## Data for review
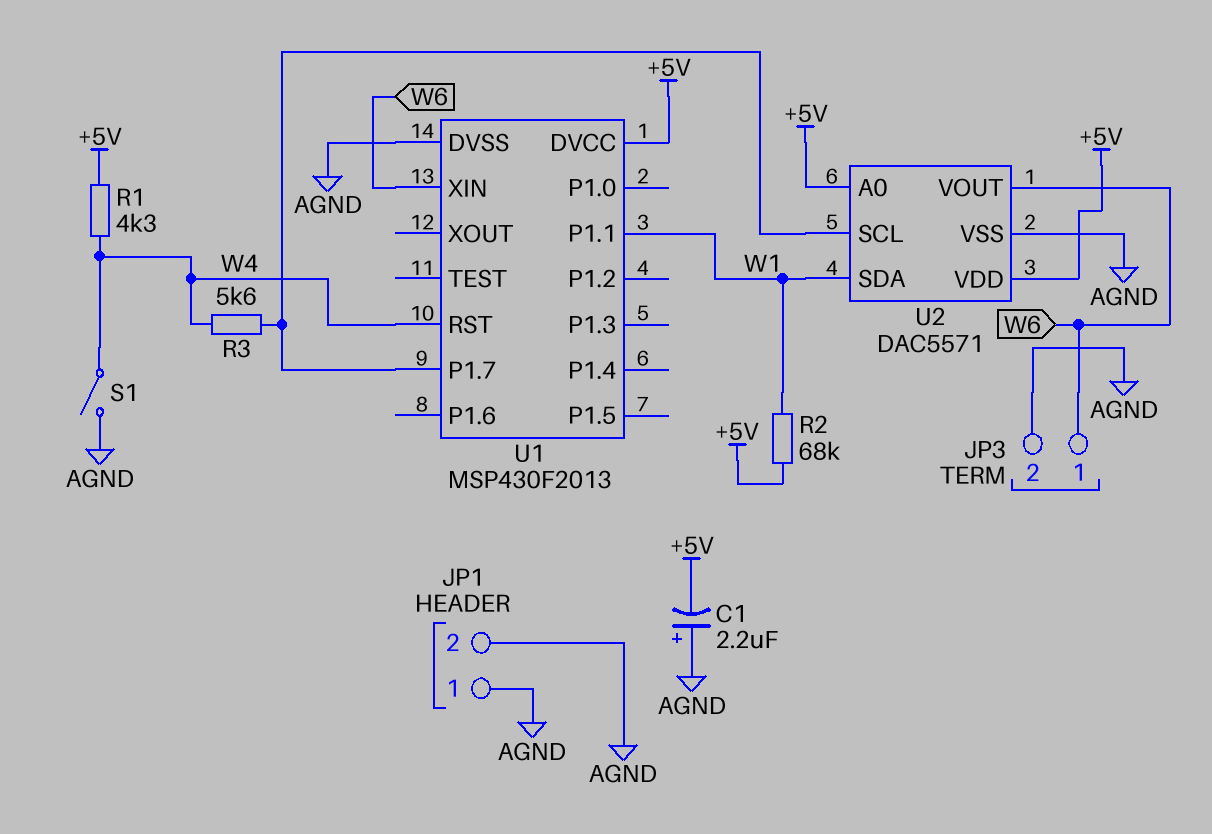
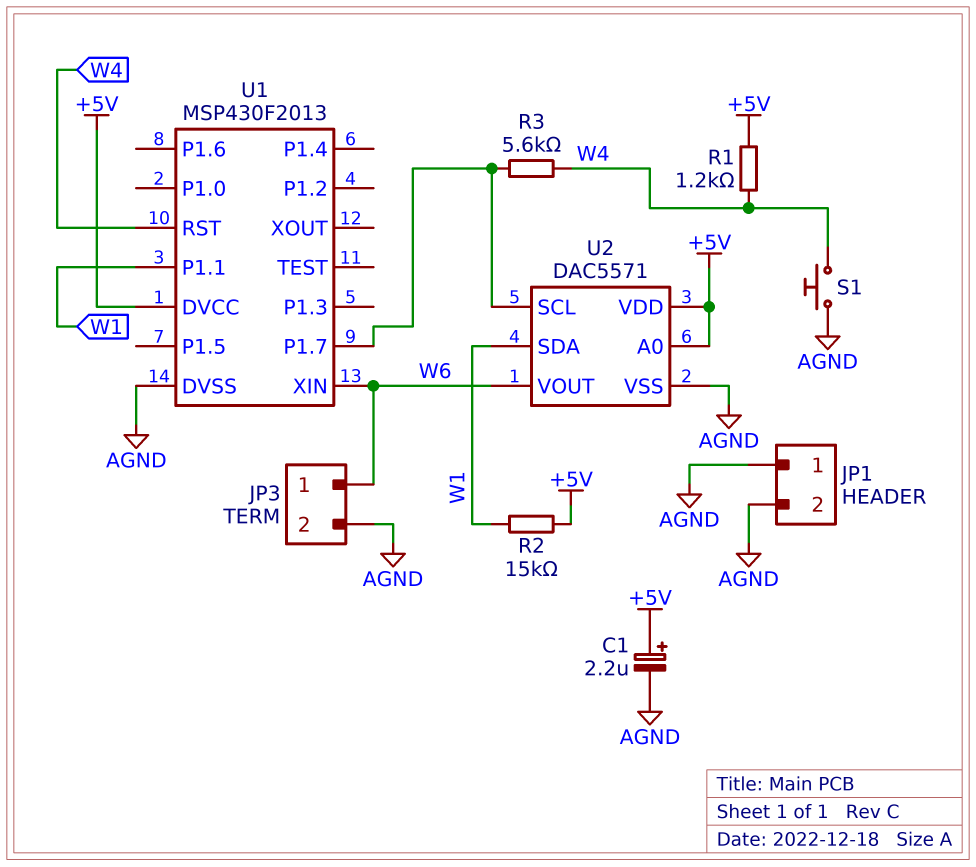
C1: 2.2uF (plus AGND, minus +5V) -> 2.2uF (plus +5V, minus AGND)
R1: 4.3k (+5V, W4) -> 1.2k (+5V, W4)
R2: 68k (+5V, W1) -> 15k (+5V, W1)
S1: switch (AGND, W4) -> button (AGND, W4)

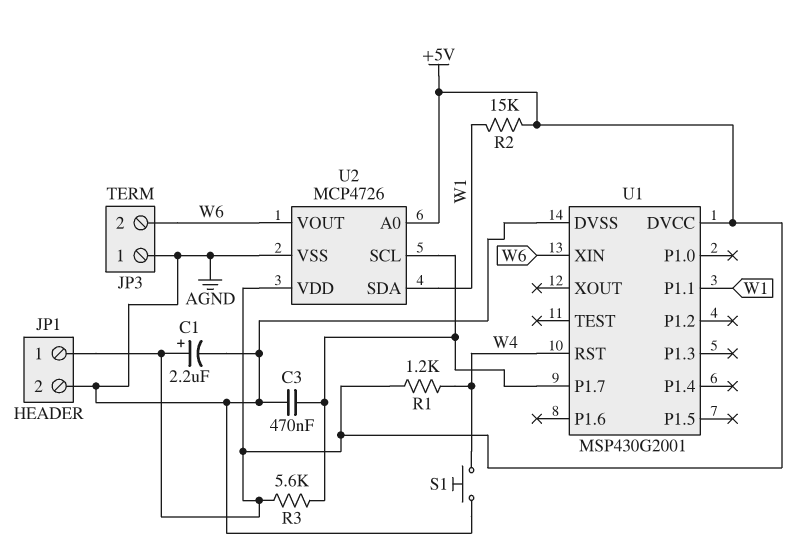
C3: none -> 470nF (AGND, U1/P1.7)
JP1 pin 1: AGND -> +5V
JP3 pin 1: W6 -> AGND
JP3 pin 2: AGND -> W6
R3: 5.6k (U1/P1.7, W4) -> 5.6k (+5V, U1/P1.7)
U1: MSP430F2013 -> MSP430G2001
U2: DAC5571 -> MCP4726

## Your objective
Quote the material in full and exactly; do not carry over its pictures.

## Written response
C1: 2.2uF (plus AGND, minus +5V) -> 2.2uF (plus +5V, minus AGND)
R1: 4.3k (+5V, W4) -> 1.2k (+5V, W4)
R2: 68k (+5V, W1) -> 15k (+5V, W1)
S1: switch (AGND, W4) -> button (AGND, W4)

C3: none -> 470nF (AGND, U1/P1.7)
JP1 pin 1: AGND -> +5V
JP3 pin 1: W6 -> AGND
JP3 pin 2: AGND -> W6
R3: 5.6k (U1/P1.7, W4) -> 5.6k (+5V, U1/P1.7)
U1: MSP430F2013 -> MSP430G2001
U2: DAC5571 -> MCP4726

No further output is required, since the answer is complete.